Entries taken from a collection:
——————————

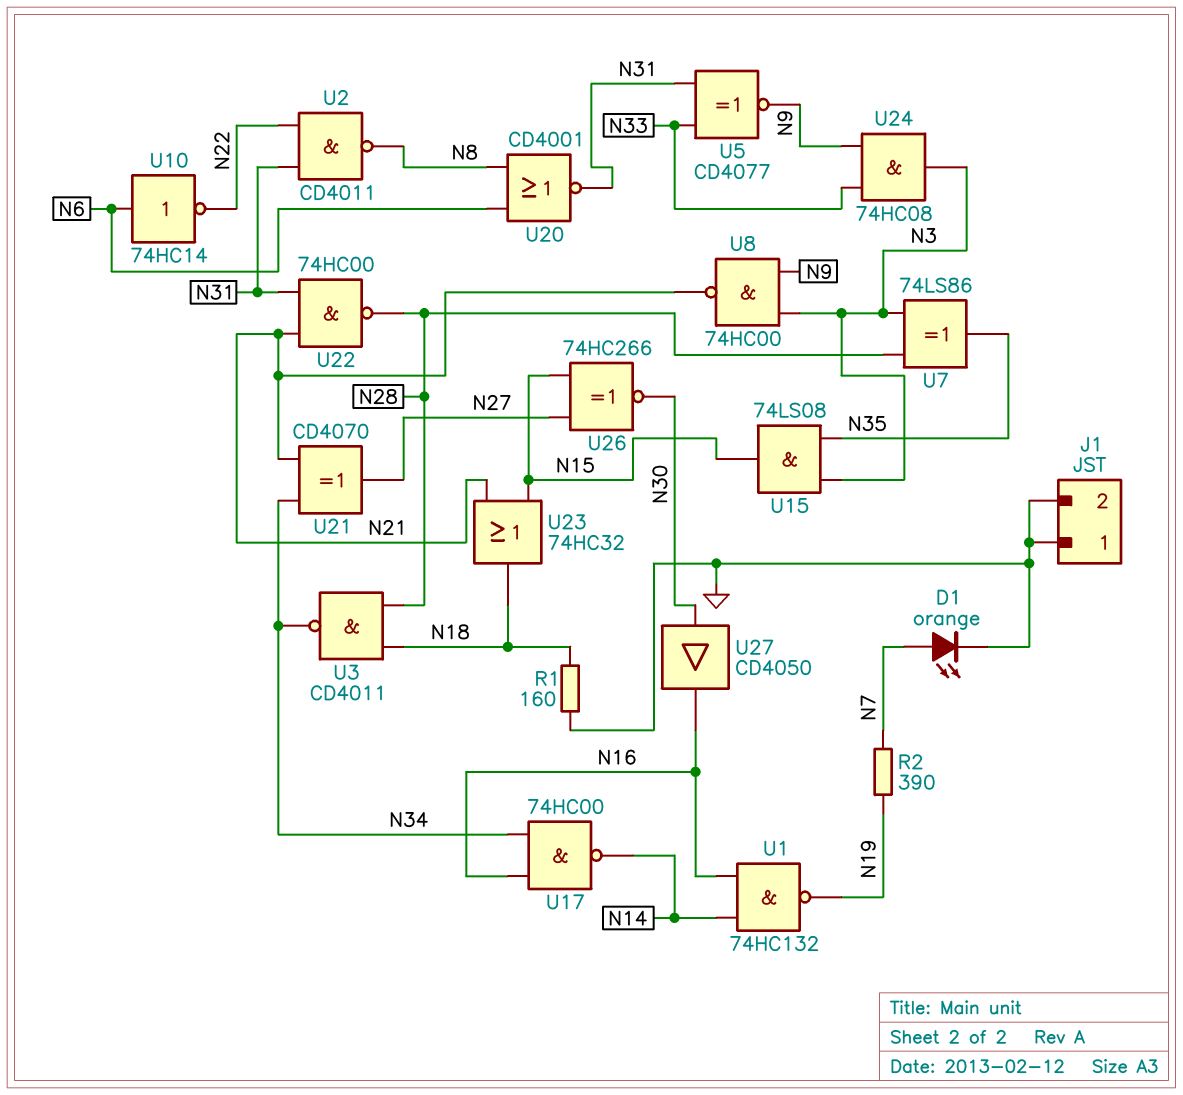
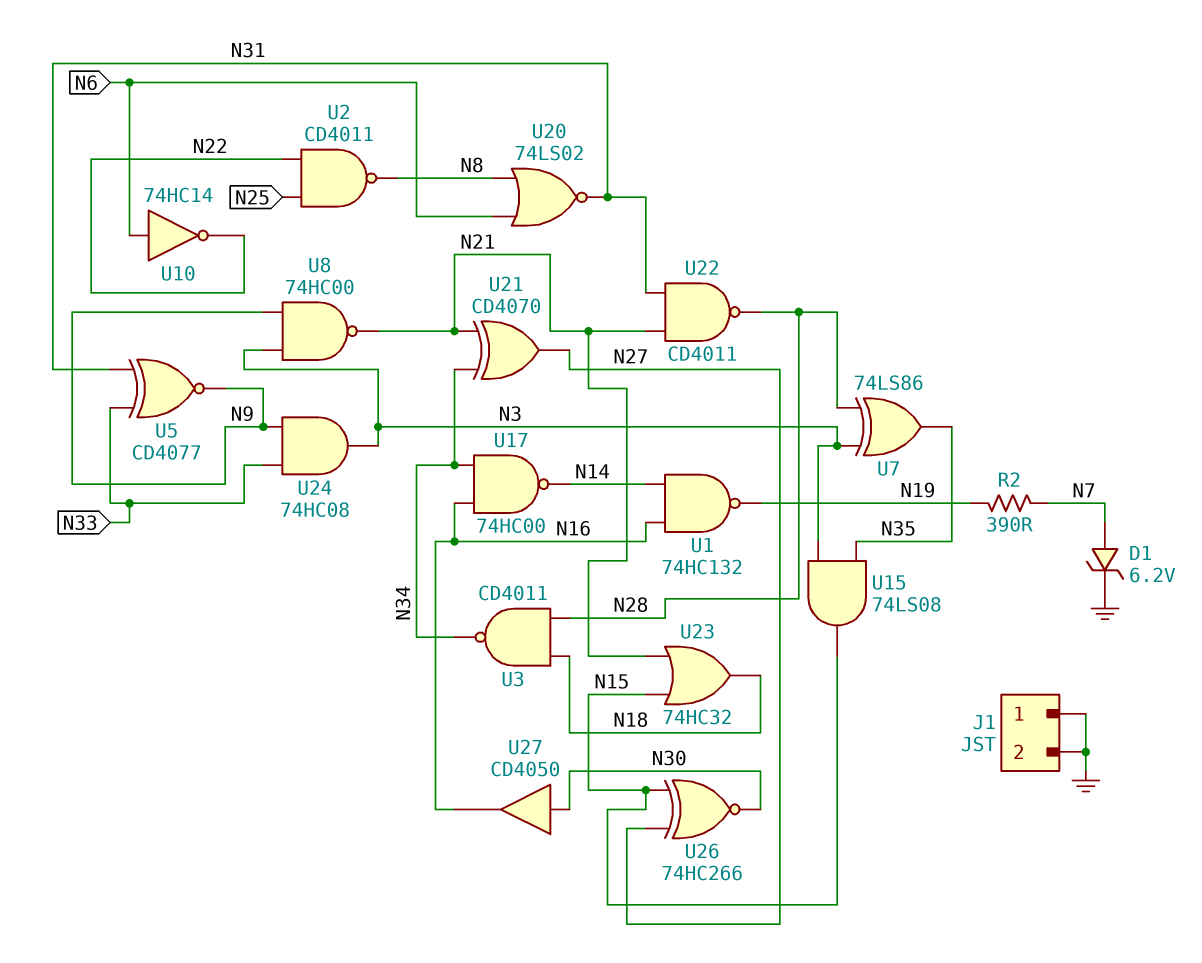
D1: LED orange (A N7, K GND) -> zener 6.2V (A N7, K GND)
R1: 160 (GND, N18) -> none
U2: NAND CD4011 (in N22, in N31, out N8) -> NAND CD4011 (in N22, in N25, out N8)
U20: NOR CD4001 (in N6, in N8, out N31) -> NOR 74LS02 (in N6, in N8, out N31)
U22: NAND 74HC00 (in N21, in N31, out N28) -> NAND CD4011 (in N21, in N31, out N28)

——————————

:: Work required ::
Your reply should be the full data above, copied exactly, with no pictures in it.

:: Task answer ::
D1: LED orange (A N7, K GND) -> zener 6.2V (A N7, K GND)
R1: 160 (GND, N18) -> none
U2: NAND CD4011 (in N22, in N31, out N8) -> NAND CD4011 (in N22, in N25, out N8)
U20: NOR CD4001 (in N6, in N8, out N31) -> NOR 74LS02 (in N6, in N8, out N31)
U22: NAND 74HC00 (in N21, in N31, out N28) -> NAND CD4011 (in N21, in N31, out N28)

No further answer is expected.